● **Work order**: An exact copy is required of every line from the one with "- relocated: grey" through the end of the data below, and the pictures must stay out of it.

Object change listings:

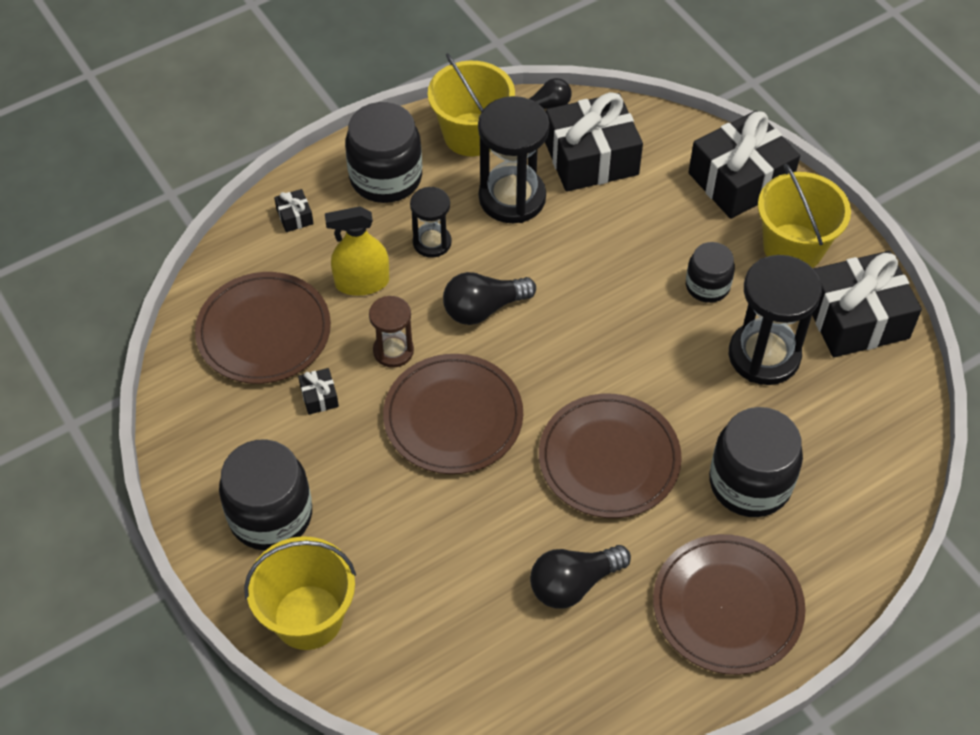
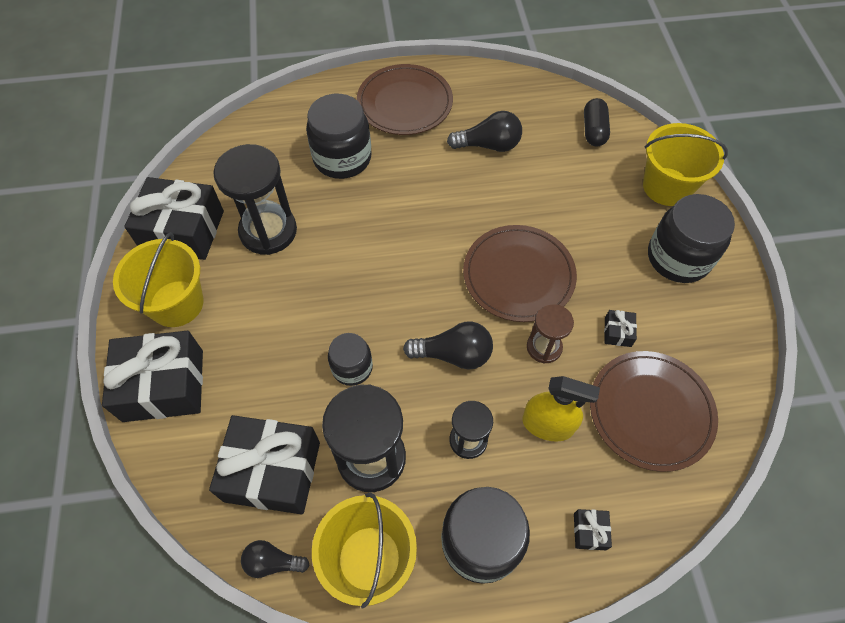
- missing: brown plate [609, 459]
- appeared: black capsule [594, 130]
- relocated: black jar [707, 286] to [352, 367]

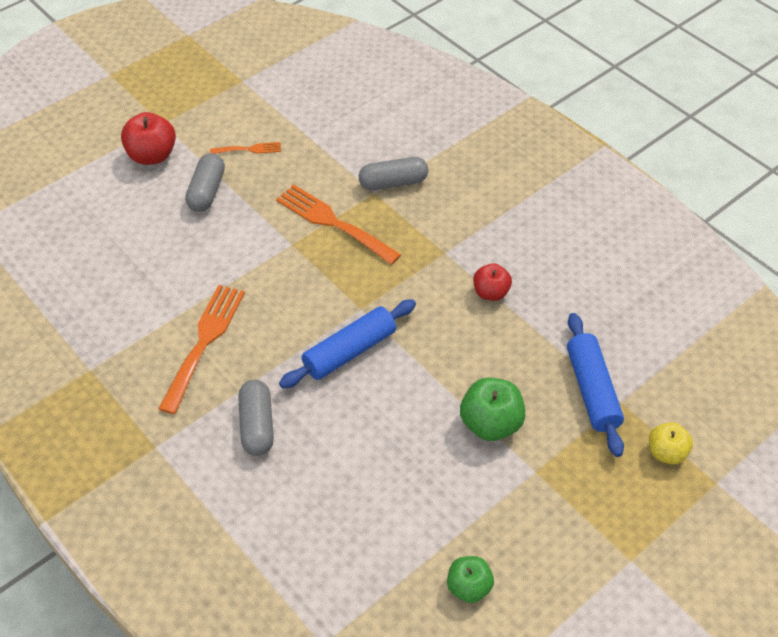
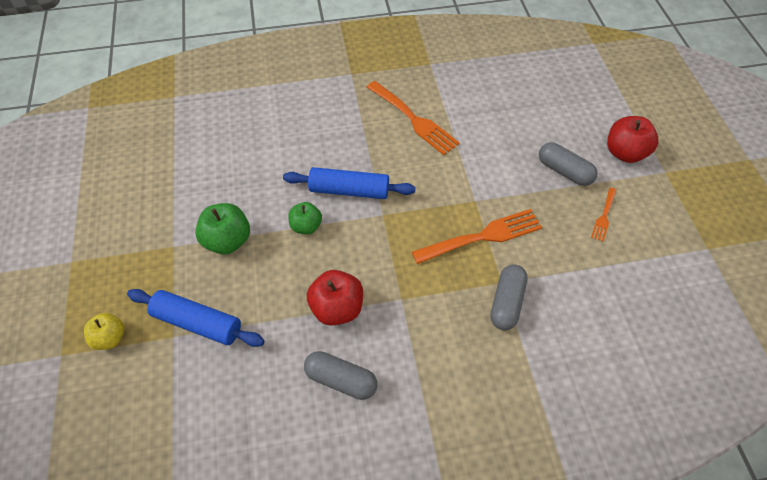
- relocated: grey capsule [257, 425] to [341, 380]
- relocated: green apple [469, 587] to [306, 226]
- spun: blue rolling pin [350, 351] = [349, 190] 75 degrees counterclockwise
- size: red apple [491, 293] = [337, 308] x1.53

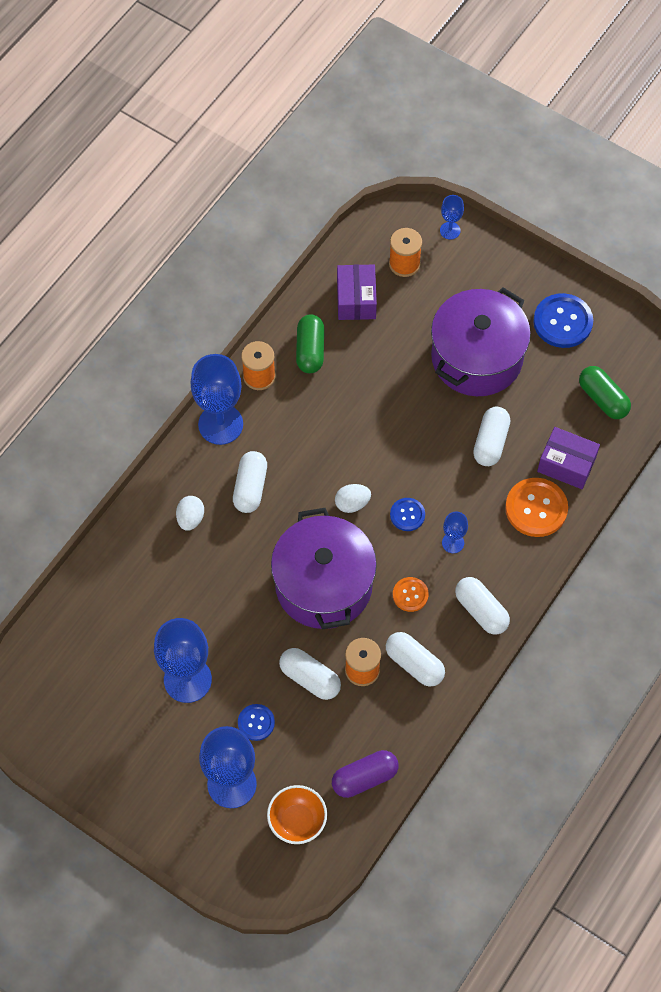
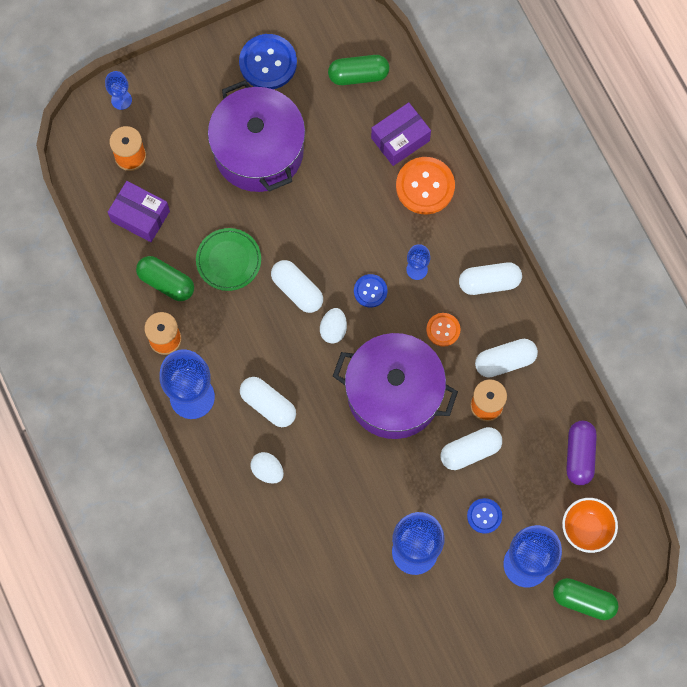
- appeared: green plate [228, 260]
- appeared: green capsule [583, 600]
- relocated: white capsule [490, 442] to [297, 290]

● **Response box**:
- relocated: grey capsule [257, 425] to [341, 380]
- relocated: green apple [469, 587] to [306, 226]
- spun: blue rolling pin [350, 351] = [349, 190] 75 degrees counterclockwise
- size: red apple [491, 293] = [337, 308] x1.53

- appeared: green plate [228, 260]
- appeared: green capsule [583, 600]
- relocated: white capsule [490, 442] to [297, 290]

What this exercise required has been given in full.